▶ _EXERCISE DETAILS_
Where a picture occurs in the data, omit it, and copy all remaining data exactly.

▶ _RECORDS SHOWN_
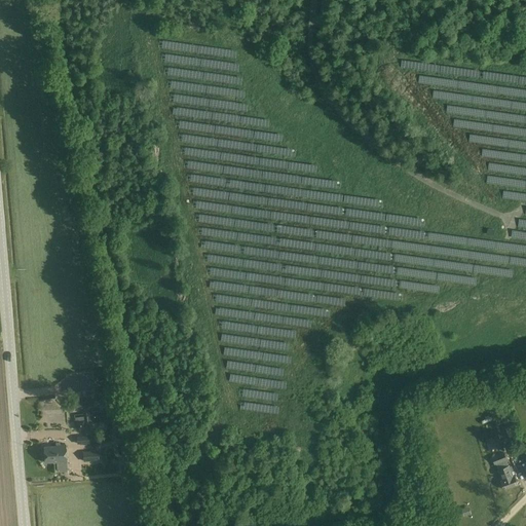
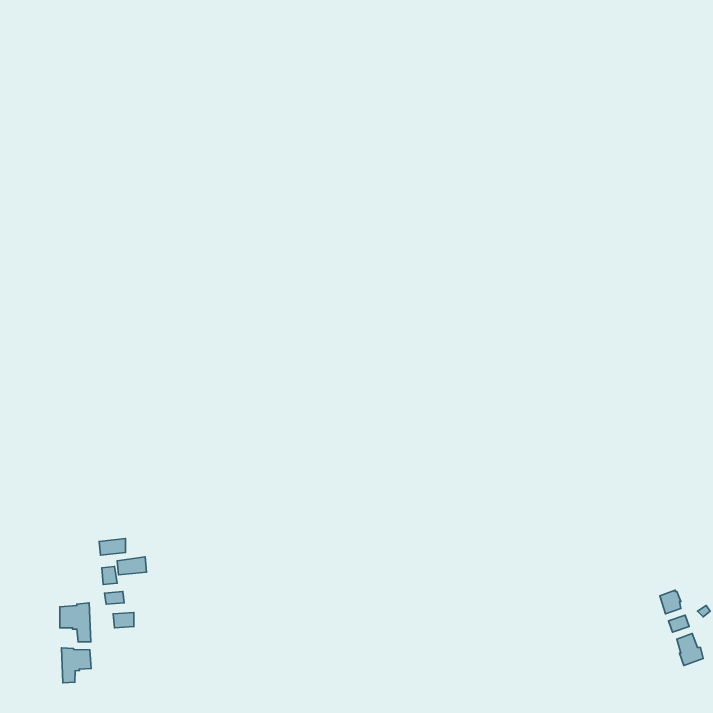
building: none -> [61,648,91,683]

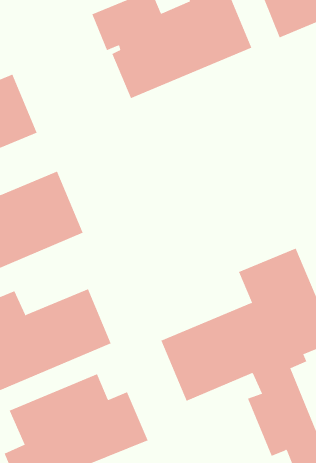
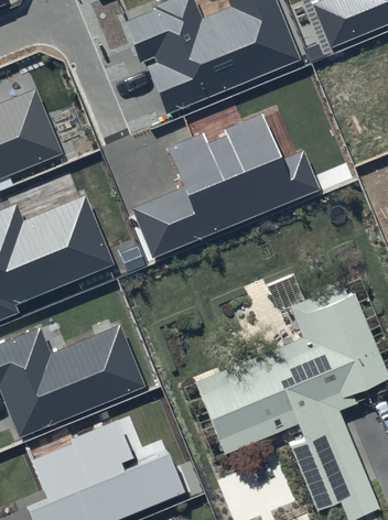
building: none -> [131,113,317,257]

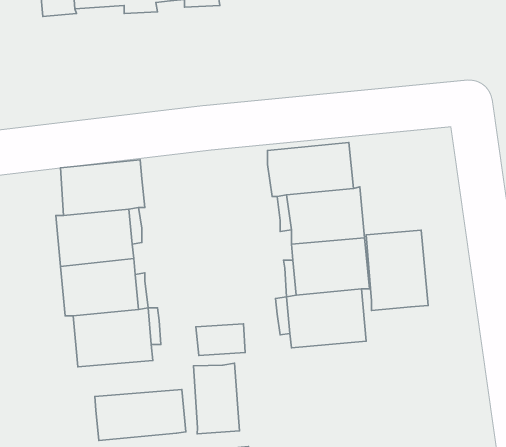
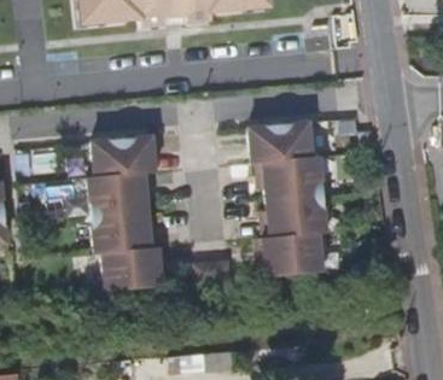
building: [366,230,428,311] -> none
building: [193,363,240,434] -> none
building: [95,389,186,440] -> none

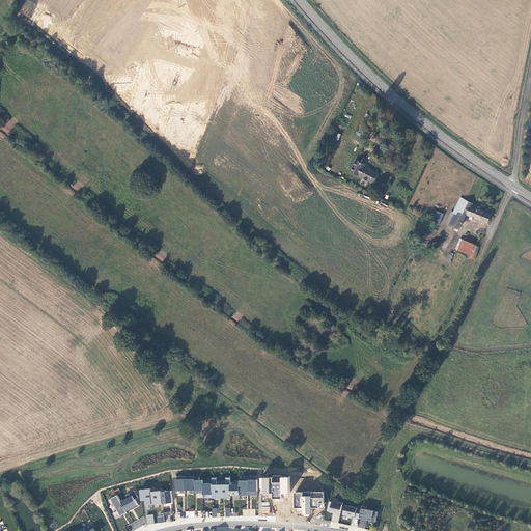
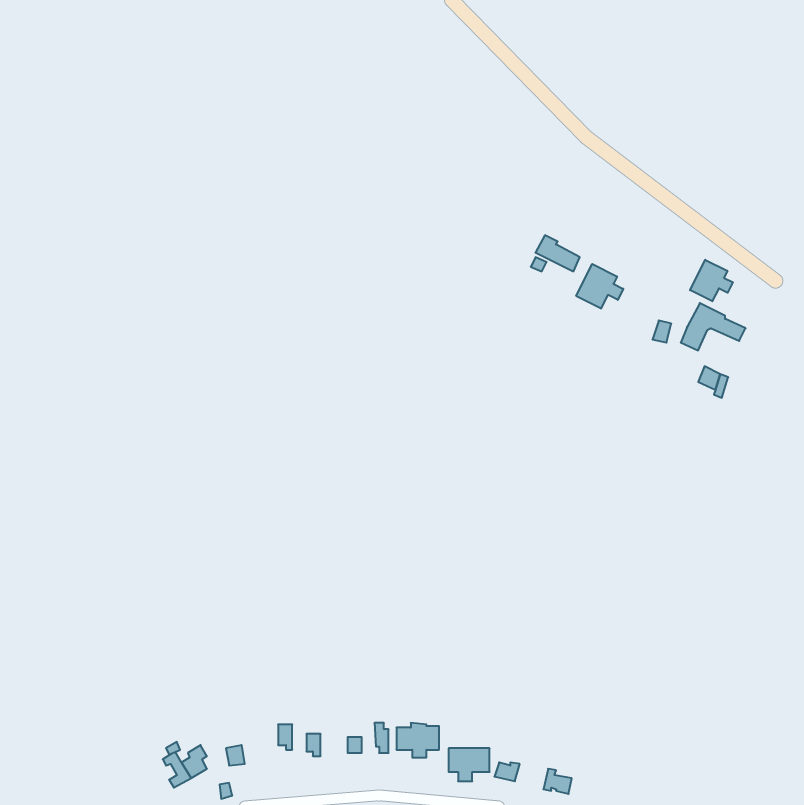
building: none -> [690,260,733,301]
building: none -> [576,264,623,309]

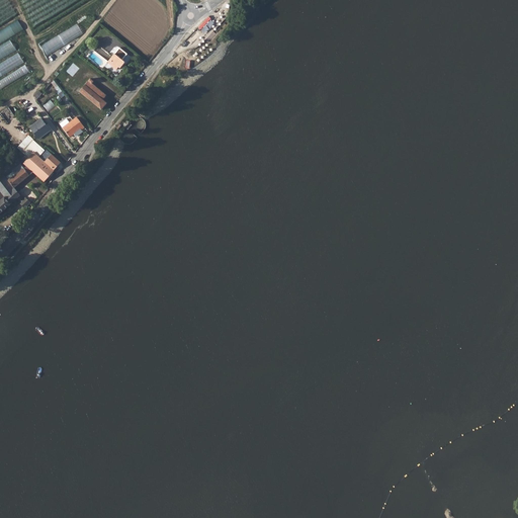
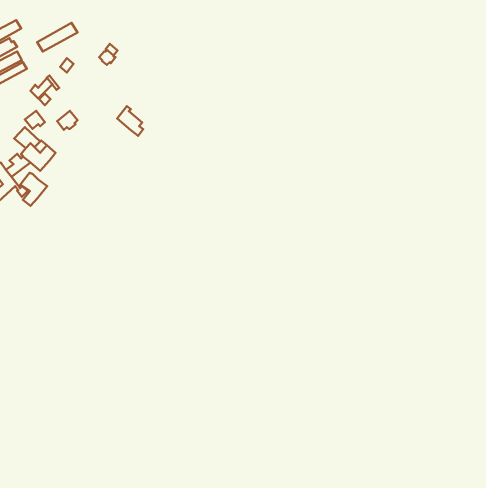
building: [78,78,105,109] -> [117,106,143,136]
building: none -> [20,173,47,206]

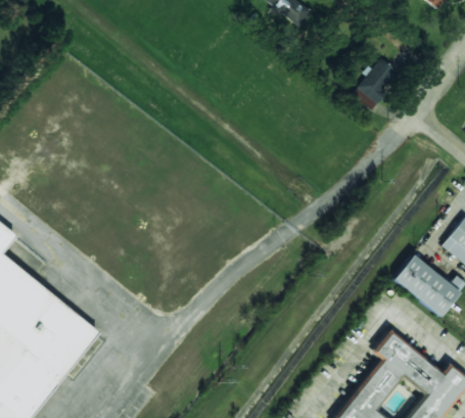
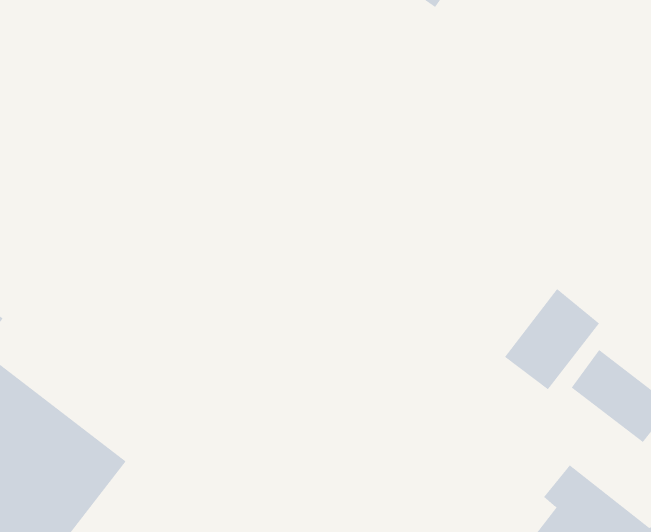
building: [358,57,401,103] -> none
building: none -> [504,288,600,390]

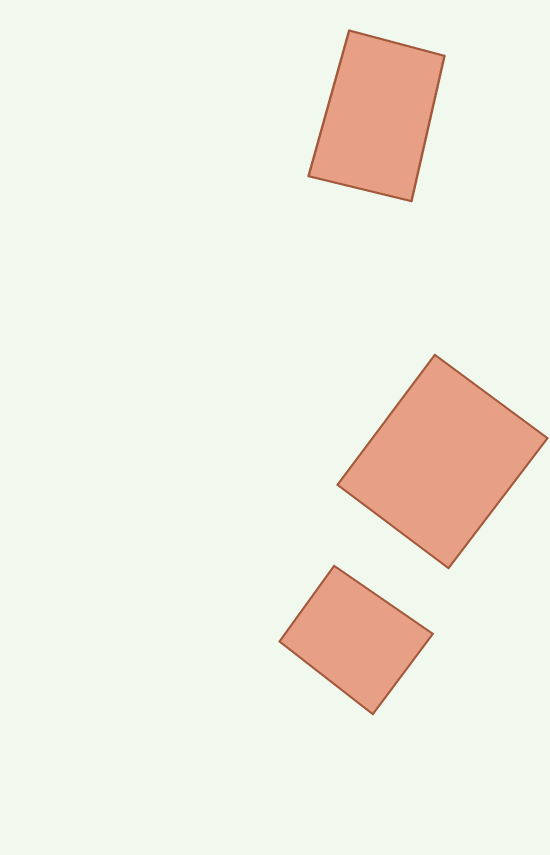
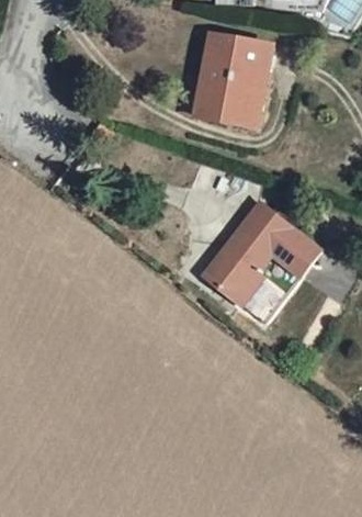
building: [280,566,433,714] -> none

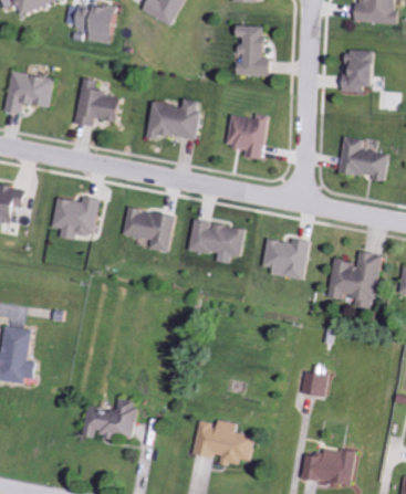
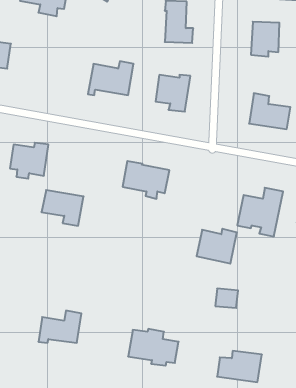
building: [73,76,119,125] -> none
building: [122,208,173,251] -> [41,190,84,226]
building: [260,237,309,278] -> [197,229,237,264]

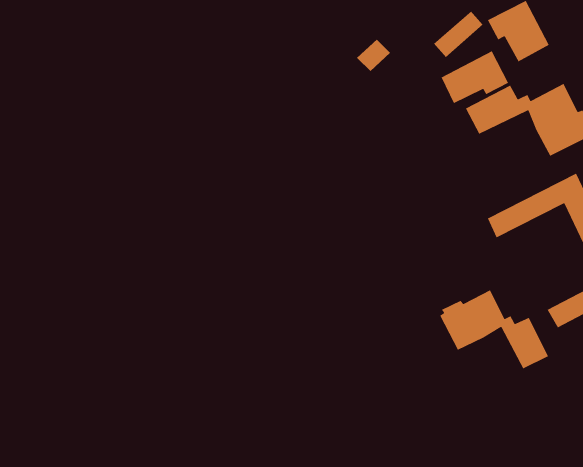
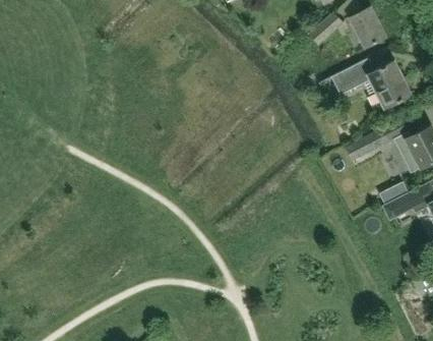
building: [440,50,509,104] -> none
building: [439,289,549,369] -> none

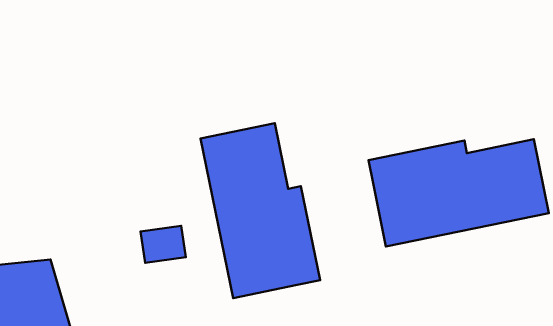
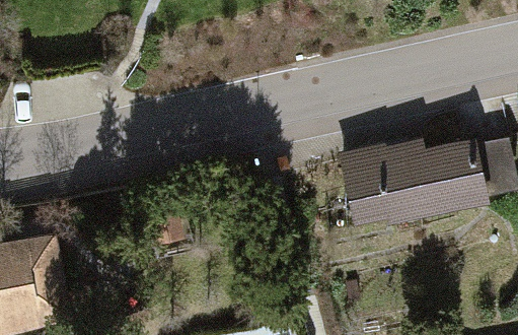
building: [201,123,320,298] -> none

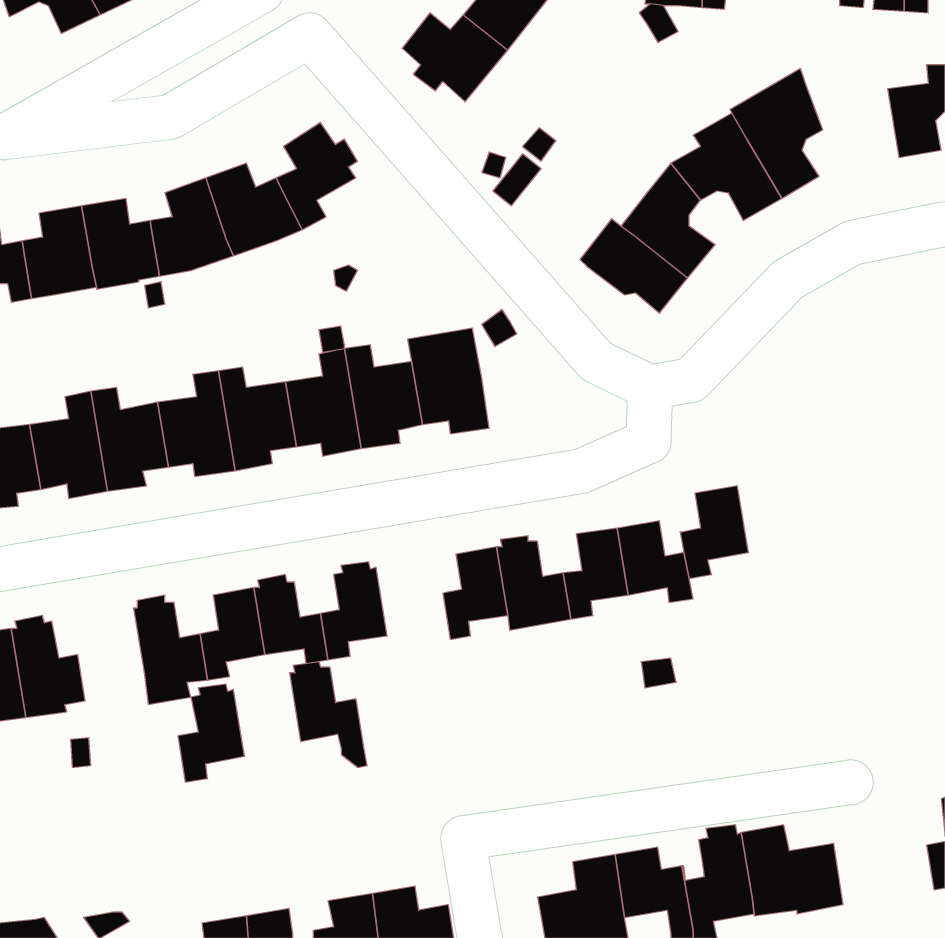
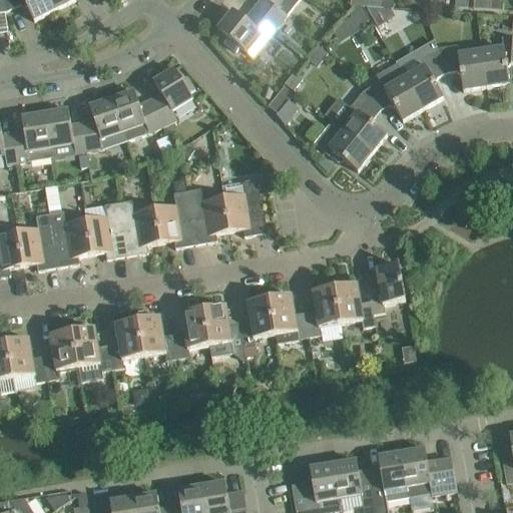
building: none -> [436,43,486,88]
building: [289,662,367,767] -> [203,301,245,358]
building: [178,684,245,782] -> [42,326,78,379]

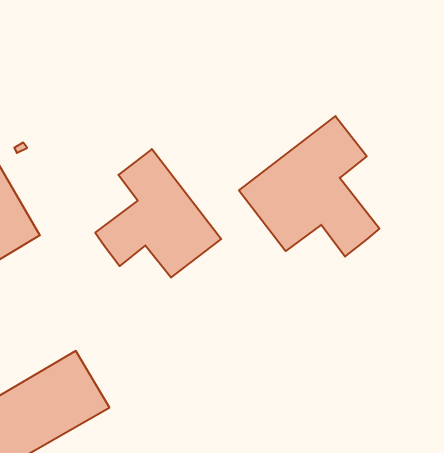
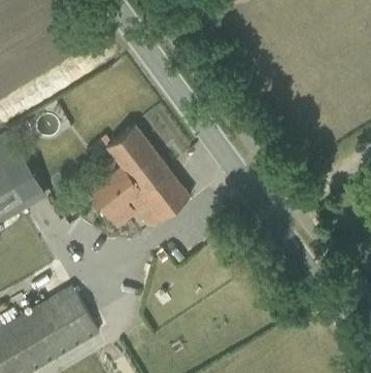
building: [239,116,379,257] -> none

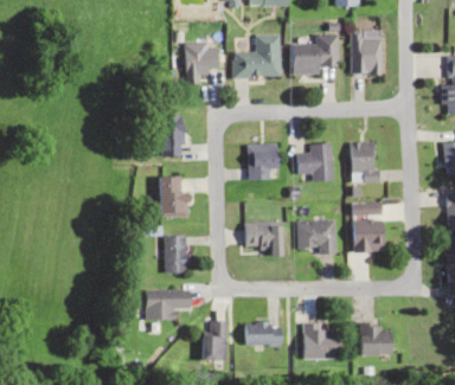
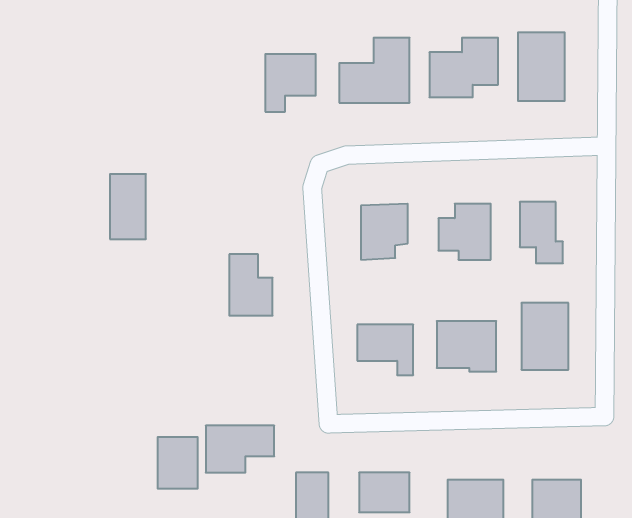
building: [161,114,185,156] -> [110,174,146,239]
building: [165,236,187,274] -> none
building: none -> [158,437,198,489]

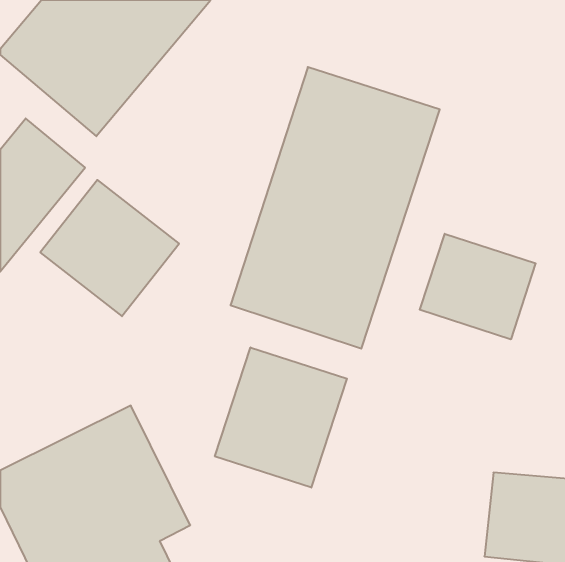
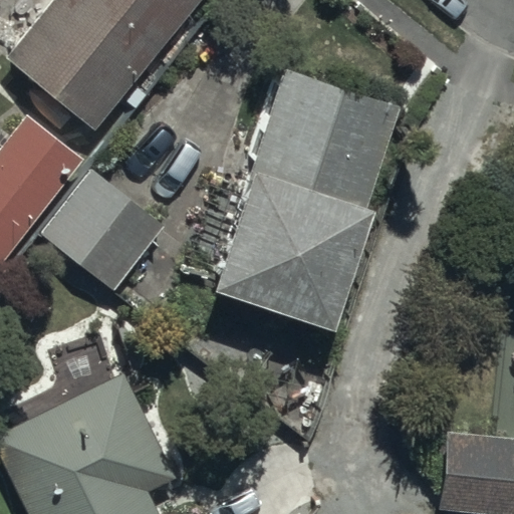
building: [420,234,536,339] -> none
building: [215,347,347,488] -> none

▶ _WRITTEN ANSWER_
building: none -> [61,648,91,683]

building: none -> [131,113,317,257]

building: [366,230,428,311] -> none
building: [193,363,240,434] -> none
building: [95,389,186,440] -> none

building: none -> [690,260,733,301]
building: none -> [576,264,623,309]

building: [78,78,105,109] -> [117,106,143,136]
building: none -> [20,173,47,206]

building: [358,57,401,103] -> none
building: none -> [504,288,600,390]

building: [280,566,433,714] -> none

building: [73,76,119,125] -> none
building: [122,208,173,251] -> [41,190,84,226]
building: [260,237,309,278] -> [197,229,237,264]

building: [440,50,509,104] -> none
building: [439,289,549,369] -> none

building: [201,123,320,298] -> none

building: none -> [436,43,486,88]
building: [289,662,367,767] -> [203,301,245,358]
building: [178,684,245,782] -> [42,326,78,379]

building: [239,116,379,257] -> none

building: [161,114,185,156] -> [110,174,146,239]
building: [165,236,187,274] -> none
building: none -> [158,437,198,489]

building: [420,234,536,339] -> none
building: [215,347,347,488] -> none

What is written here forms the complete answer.